Action item – A word-for-word copy of the lines below, starting at the line with "U2 pin FB: LX -> SENSE" and ending at the last one, is what you should give. Omit every picture.
BEGIN
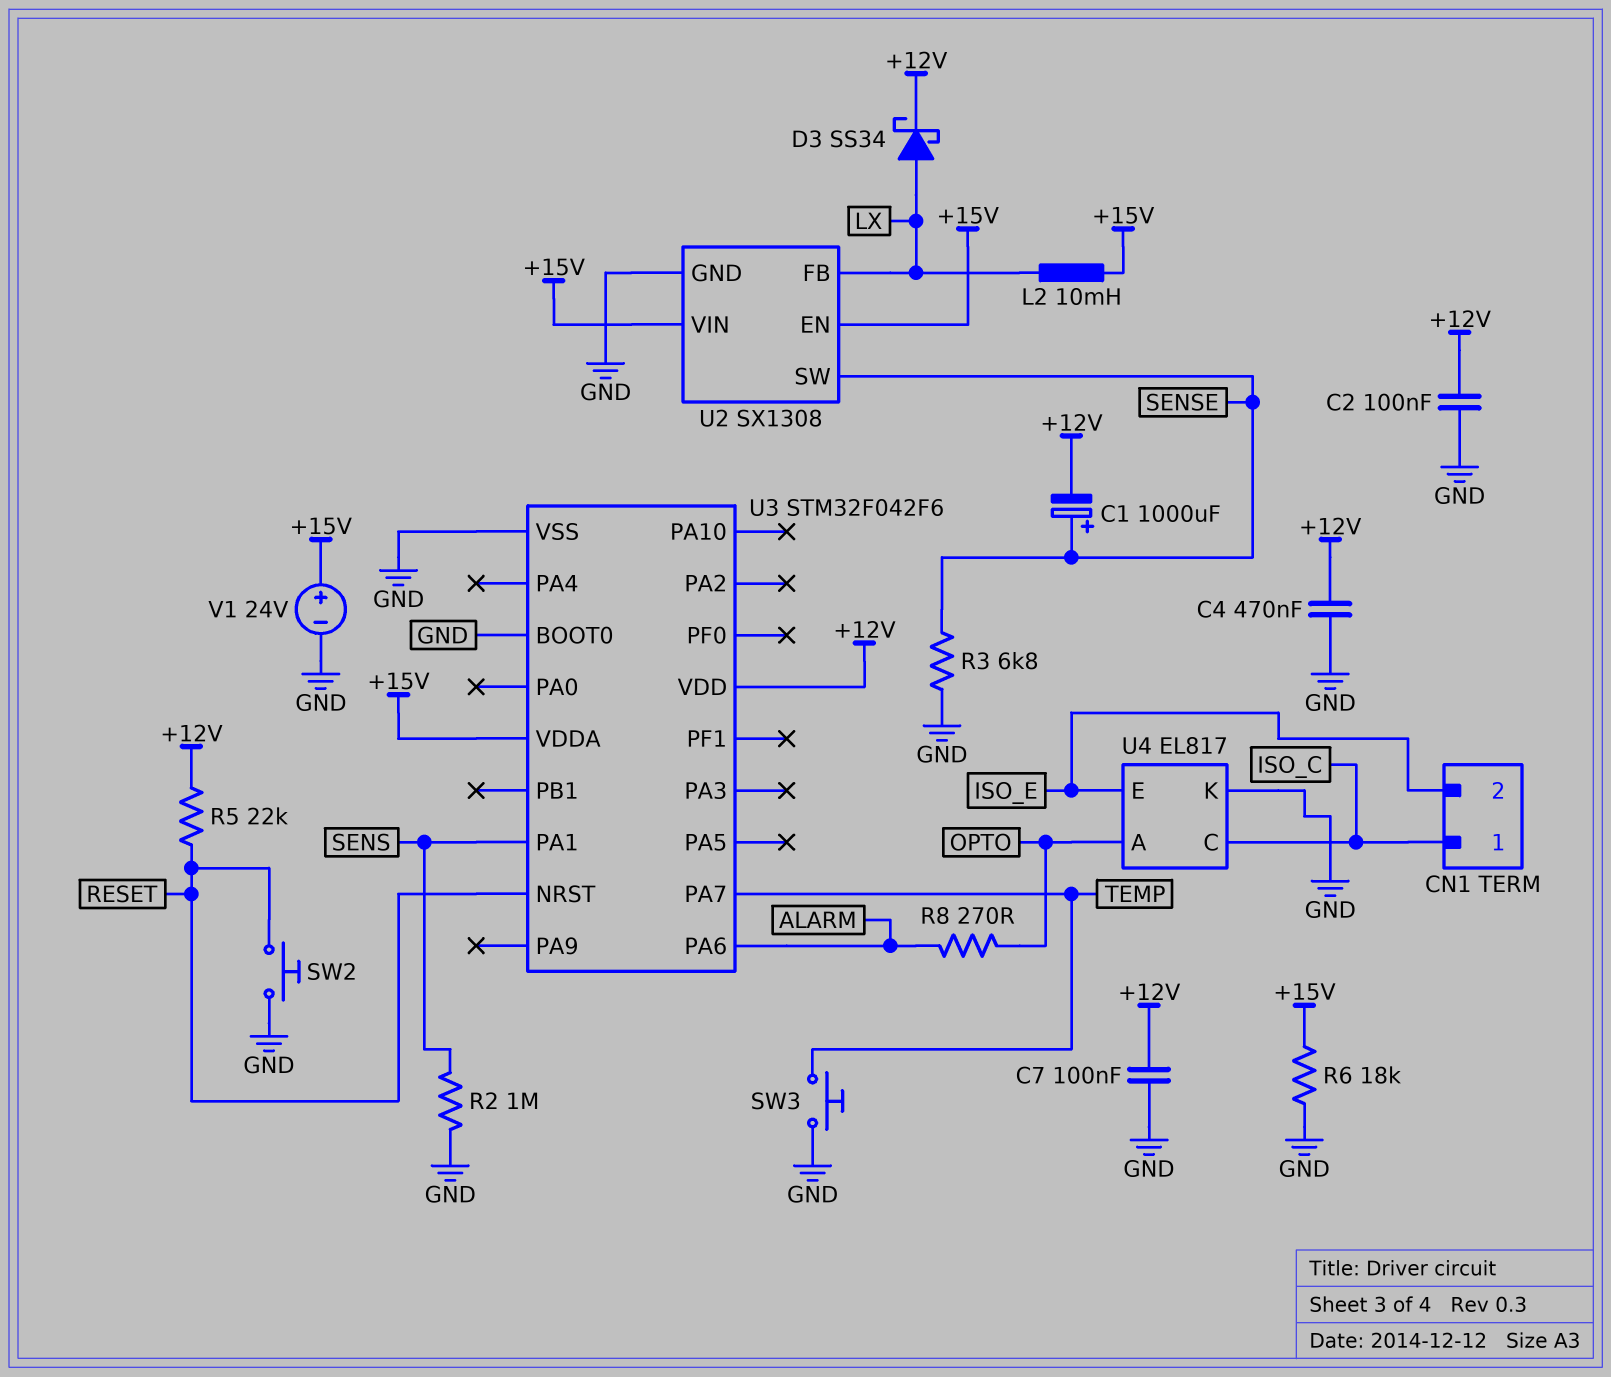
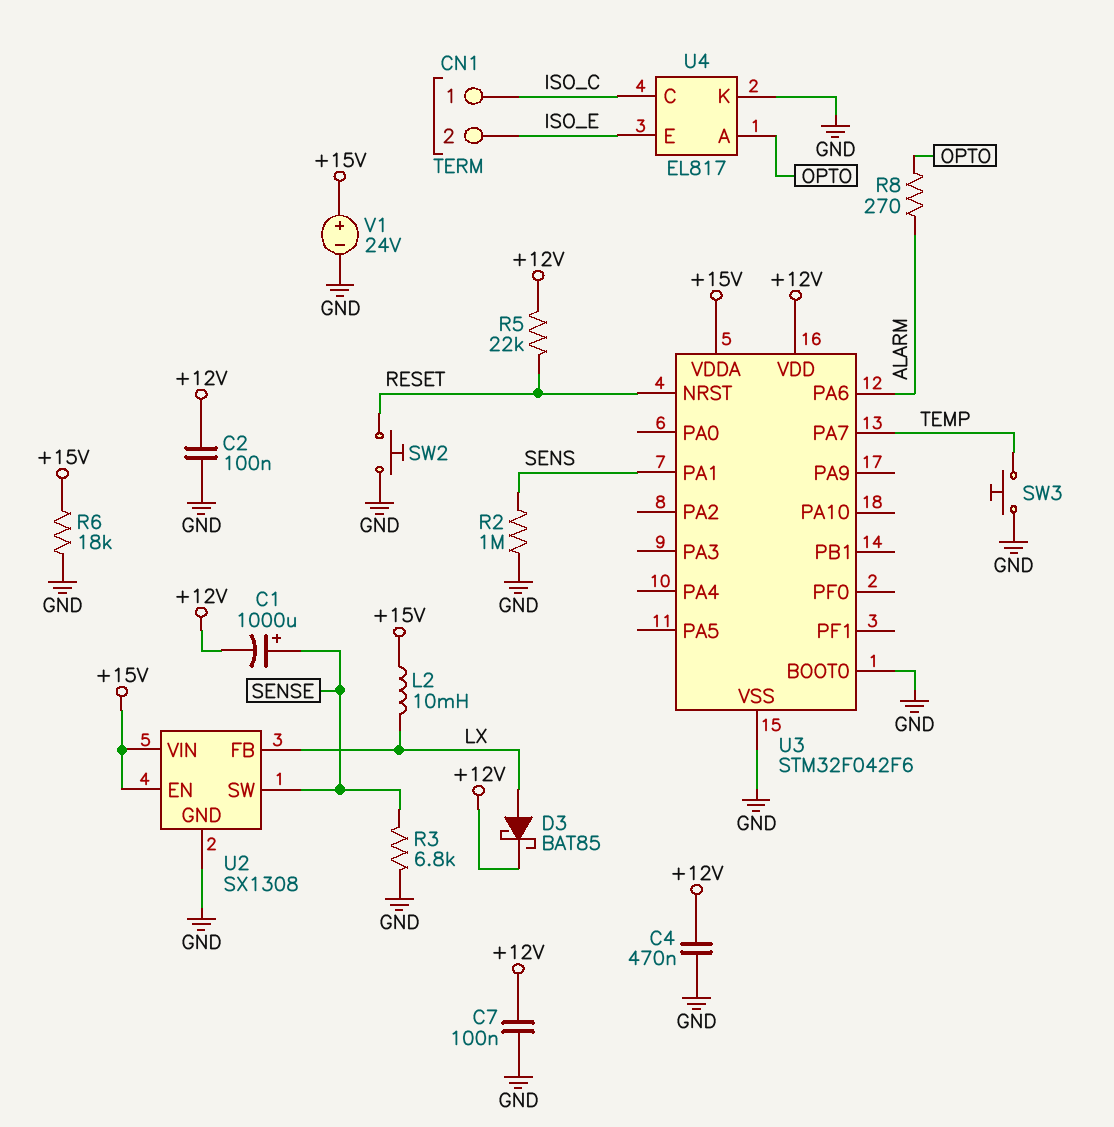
D3: schottky SS34 (A LX, K +12V) -> schottky BAT85 (A LX, K +12V)

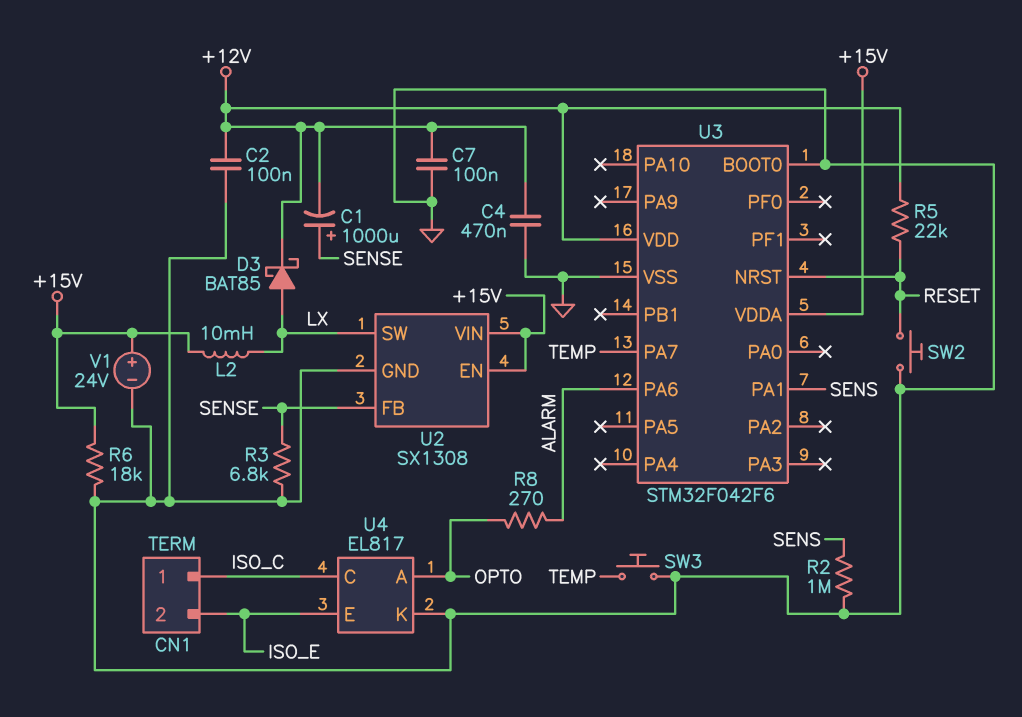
U2 pin FB: LX -> SENSE
U2 pin SW: SENSE -> LX

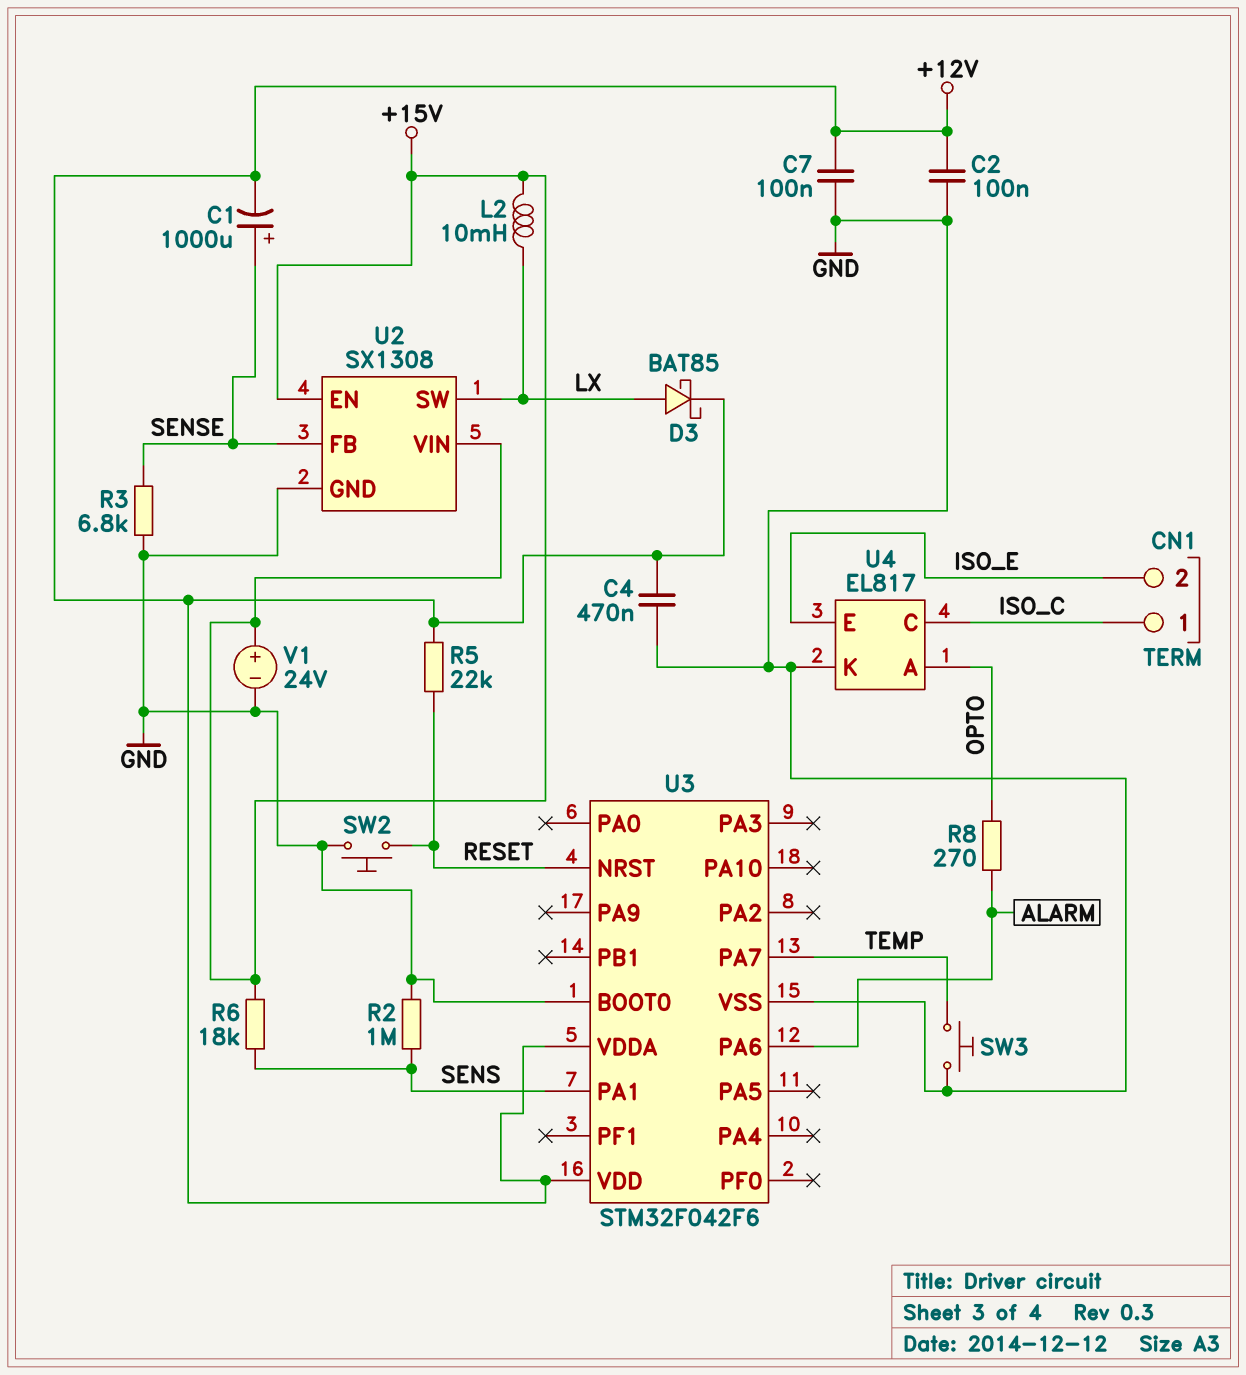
R6: 18k (+15V, GND) -> 18k (+15V, SENS)
U3 pin VDDA: +15V -> +12V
END
Solution to this exercise –
U2 pin FB: LX -> SENSE
U2 pin SW: SENSE -> LX

R6: 18k (+15V, GND) -> 18k (+15V, SENS)
U3 pin VDDA: +15V -> +12V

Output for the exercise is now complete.